Activity: Check each line of the listing below for the string "DATA", and give only how many lines hold it.

********************

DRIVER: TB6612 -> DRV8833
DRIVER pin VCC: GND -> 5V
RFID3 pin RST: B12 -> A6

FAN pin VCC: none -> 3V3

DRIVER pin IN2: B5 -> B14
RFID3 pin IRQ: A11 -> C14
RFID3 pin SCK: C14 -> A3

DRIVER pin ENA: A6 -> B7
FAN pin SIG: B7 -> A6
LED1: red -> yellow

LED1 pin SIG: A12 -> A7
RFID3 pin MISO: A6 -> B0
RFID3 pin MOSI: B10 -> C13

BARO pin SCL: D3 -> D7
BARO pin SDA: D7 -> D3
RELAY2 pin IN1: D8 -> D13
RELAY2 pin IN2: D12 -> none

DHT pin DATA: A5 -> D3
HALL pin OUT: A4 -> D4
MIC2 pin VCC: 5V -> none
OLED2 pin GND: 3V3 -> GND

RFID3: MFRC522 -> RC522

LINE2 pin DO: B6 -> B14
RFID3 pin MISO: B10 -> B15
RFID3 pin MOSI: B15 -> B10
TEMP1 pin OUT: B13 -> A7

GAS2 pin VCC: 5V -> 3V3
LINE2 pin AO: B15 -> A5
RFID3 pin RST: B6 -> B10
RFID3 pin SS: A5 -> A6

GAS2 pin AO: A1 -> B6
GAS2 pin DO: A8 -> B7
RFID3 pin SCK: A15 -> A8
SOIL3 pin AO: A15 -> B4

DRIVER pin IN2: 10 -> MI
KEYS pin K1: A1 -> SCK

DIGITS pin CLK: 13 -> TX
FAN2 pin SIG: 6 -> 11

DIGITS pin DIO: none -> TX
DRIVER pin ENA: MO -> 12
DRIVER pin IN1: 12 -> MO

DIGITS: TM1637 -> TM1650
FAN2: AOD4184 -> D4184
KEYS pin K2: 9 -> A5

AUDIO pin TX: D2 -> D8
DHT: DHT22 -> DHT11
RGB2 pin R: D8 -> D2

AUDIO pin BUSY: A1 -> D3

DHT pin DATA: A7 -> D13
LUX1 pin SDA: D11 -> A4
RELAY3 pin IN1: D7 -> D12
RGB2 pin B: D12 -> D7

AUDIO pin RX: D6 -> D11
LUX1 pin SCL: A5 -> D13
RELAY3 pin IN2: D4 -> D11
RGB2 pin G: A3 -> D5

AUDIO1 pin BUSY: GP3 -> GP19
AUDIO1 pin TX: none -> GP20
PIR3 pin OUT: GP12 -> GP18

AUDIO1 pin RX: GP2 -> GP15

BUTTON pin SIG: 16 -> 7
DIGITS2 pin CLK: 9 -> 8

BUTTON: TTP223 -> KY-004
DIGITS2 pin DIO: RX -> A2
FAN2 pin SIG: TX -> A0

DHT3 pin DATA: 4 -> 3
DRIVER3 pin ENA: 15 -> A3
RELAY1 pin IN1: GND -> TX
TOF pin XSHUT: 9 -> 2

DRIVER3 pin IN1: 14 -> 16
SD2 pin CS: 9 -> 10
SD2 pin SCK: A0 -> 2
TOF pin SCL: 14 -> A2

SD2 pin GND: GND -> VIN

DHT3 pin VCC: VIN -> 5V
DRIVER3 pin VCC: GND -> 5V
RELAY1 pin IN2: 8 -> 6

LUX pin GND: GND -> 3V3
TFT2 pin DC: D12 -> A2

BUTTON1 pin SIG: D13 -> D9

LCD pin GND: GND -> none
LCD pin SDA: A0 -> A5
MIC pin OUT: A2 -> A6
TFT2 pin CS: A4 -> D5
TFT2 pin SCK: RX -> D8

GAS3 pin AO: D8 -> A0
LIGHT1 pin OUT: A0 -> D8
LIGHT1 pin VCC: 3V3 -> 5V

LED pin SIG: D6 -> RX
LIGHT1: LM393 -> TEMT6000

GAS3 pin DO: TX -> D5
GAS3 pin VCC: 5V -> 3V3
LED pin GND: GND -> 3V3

********************

Problem solution: 3